▶ _Instructions for the task_
Write out the listing below without alteration, omitting its pictures.

▶ _Recorded information_
────────────────────
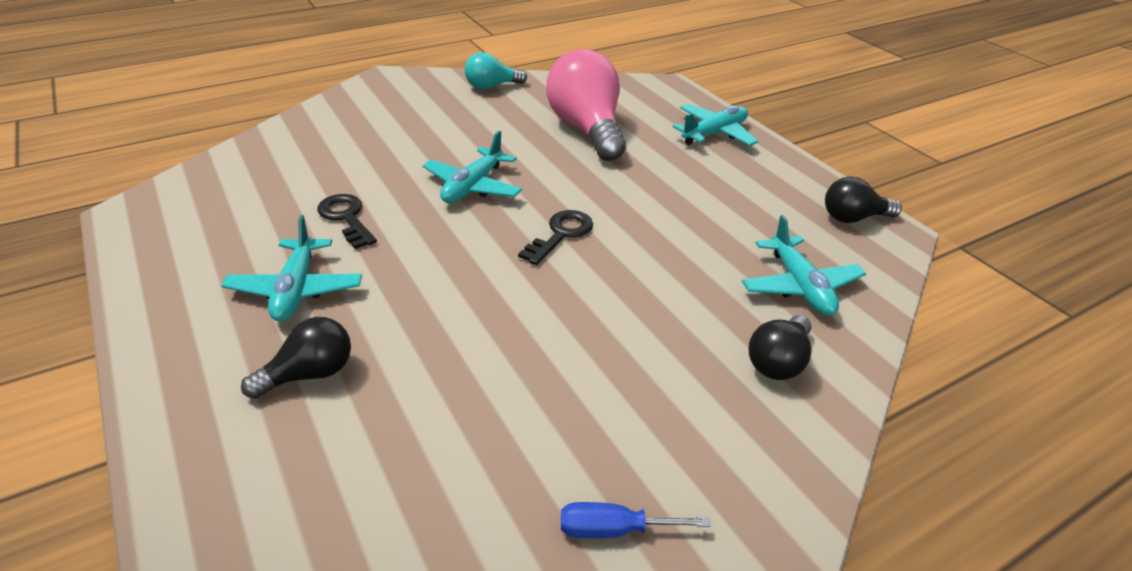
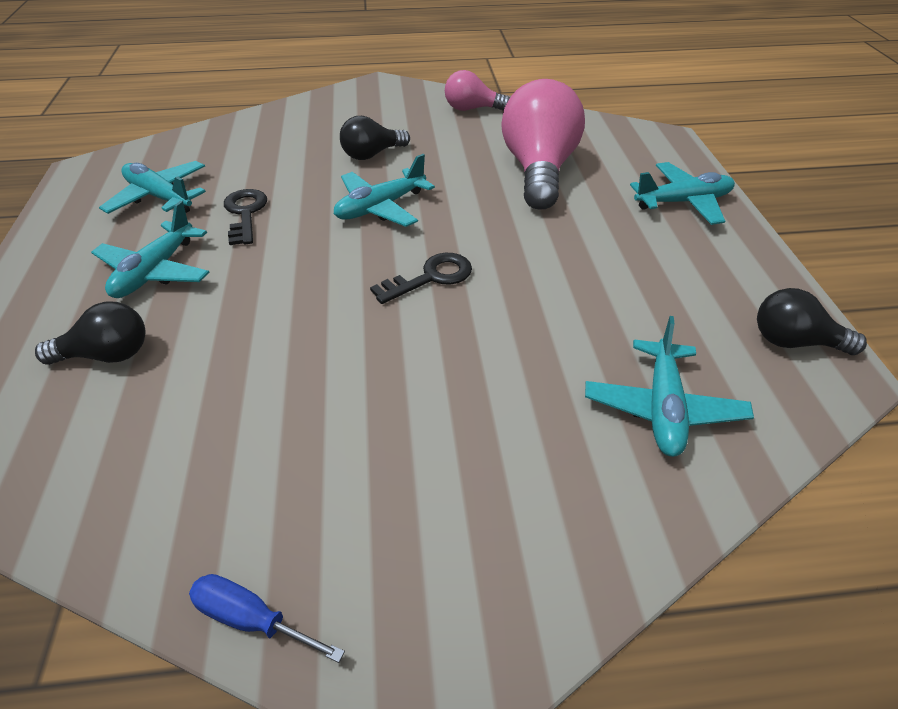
camera: 25 degrees right, 5 degrees up
(241, 221) = (159, 197): none -> turquoise plane
(491, 86) = (472, 109): turquoise light bulb -> pink light bulb
(778, 362) = (570, 492): black light bulb -> black light bulb (372, 154)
────────────────────
▶ _Reply to the task_
camera: 25 degrees right, 5 degrees up
(241, 221) = (159, 197): none -> turquoise plane
(491, 86) = (472, 109): turquoise light bulb -> pink light bulb
(778, 362) = (570, 492): black light bulb -> black light bulb (372, 154)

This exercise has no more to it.